Spatial questions about scenes:
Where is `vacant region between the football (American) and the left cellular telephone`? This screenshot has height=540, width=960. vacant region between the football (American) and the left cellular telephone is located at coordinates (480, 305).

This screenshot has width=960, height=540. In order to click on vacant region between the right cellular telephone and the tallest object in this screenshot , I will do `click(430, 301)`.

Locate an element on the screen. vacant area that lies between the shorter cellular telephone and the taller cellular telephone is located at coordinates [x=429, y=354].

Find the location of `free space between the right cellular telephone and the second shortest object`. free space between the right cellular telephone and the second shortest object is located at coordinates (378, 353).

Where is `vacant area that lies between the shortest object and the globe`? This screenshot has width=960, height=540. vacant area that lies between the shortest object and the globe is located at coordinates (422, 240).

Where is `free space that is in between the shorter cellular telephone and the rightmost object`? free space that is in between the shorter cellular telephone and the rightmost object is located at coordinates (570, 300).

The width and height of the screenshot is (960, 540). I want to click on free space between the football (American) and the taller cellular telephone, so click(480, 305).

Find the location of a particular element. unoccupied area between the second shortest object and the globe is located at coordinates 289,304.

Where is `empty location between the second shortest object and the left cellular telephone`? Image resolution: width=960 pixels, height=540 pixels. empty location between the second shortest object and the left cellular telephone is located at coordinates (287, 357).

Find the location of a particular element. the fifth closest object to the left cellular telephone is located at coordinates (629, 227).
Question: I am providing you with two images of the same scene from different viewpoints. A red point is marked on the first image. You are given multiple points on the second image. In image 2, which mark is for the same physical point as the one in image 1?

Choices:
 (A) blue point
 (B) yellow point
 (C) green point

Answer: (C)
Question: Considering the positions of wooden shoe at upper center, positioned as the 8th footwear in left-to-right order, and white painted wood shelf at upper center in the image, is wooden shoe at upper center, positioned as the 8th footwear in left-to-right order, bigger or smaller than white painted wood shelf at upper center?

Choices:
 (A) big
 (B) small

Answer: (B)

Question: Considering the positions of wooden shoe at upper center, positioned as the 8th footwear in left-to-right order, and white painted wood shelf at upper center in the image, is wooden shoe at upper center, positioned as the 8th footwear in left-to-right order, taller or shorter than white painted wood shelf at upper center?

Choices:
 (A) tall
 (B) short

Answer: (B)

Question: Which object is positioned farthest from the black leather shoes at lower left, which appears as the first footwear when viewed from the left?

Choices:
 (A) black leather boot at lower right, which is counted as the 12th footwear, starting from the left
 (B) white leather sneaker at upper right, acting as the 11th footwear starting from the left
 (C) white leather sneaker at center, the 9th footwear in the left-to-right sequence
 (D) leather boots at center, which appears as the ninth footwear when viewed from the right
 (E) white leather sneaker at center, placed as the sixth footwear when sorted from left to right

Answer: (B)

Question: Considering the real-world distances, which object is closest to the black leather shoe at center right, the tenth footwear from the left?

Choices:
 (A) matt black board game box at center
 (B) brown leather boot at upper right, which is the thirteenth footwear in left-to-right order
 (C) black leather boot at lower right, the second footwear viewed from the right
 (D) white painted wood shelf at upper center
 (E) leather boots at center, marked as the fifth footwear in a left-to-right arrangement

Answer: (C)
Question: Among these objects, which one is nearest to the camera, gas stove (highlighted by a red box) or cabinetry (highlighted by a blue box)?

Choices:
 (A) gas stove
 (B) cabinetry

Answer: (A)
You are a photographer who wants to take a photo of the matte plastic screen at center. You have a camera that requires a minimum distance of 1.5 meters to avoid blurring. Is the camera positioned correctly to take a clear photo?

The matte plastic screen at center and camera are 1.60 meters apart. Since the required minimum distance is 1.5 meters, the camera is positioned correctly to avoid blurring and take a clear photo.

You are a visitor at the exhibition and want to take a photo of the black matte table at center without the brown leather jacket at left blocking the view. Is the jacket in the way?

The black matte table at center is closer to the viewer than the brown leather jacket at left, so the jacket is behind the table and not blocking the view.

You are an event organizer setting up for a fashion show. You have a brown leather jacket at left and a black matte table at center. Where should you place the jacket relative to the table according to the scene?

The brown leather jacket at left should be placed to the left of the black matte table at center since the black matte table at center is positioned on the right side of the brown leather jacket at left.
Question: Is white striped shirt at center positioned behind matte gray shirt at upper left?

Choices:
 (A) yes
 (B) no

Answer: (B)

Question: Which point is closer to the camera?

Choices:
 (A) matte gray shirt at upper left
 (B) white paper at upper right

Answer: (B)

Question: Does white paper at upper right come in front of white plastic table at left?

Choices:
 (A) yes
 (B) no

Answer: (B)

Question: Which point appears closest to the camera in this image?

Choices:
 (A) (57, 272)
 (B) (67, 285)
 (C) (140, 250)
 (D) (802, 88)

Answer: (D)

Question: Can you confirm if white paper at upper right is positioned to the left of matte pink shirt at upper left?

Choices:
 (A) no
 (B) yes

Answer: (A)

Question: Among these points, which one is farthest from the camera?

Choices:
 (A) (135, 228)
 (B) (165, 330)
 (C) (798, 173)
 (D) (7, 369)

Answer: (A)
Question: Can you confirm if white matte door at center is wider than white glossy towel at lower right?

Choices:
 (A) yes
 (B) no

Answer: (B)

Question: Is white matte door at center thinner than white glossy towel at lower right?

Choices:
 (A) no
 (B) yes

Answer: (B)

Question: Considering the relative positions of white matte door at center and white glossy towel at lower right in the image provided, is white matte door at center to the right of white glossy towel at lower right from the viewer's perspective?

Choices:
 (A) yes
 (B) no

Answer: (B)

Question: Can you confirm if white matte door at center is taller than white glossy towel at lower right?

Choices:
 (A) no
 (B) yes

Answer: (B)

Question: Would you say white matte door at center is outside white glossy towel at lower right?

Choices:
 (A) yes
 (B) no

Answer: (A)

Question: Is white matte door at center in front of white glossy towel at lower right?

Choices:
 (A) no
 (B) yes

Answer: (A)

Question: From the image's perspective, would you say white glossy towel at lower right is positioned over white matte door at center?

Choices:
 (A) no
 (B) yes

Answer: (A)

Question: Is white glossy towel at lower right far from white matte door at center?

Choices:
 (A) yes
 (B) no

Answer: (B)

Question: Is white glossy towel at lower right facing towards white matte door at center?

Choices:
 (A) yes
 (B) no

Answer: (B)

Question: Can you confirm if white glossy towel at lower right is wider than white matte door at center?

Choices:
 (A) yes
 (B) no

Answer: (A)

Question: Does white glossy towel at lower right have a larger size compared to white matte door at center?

_Stated exercise_
Pull out every line of the listing above that contains the string "shelf". Upper and lower case must match.

_Expected output_
Question: Considering the positions of wooden shoe at upper center, positioned as the 8th footwear in left-to-right order, and white painted wood shelf at upper center in the image, is wooden shoe at upper center, positioned as the 8th footwear in left-to-right order, bigger or smaller than white painted wood shelf at upper center?
Question: Considering the positions of wooden shoe at upper center, positioned as the 8th footwear in left-to-right order, and white painted wood shelf at upper center in the image, is wooden shoe at upper center, positioned as the 8th footwear in left-to-right order, taller or shorter than white painted wood shelf at upper center?
 (D) white painted wood shelf at upper center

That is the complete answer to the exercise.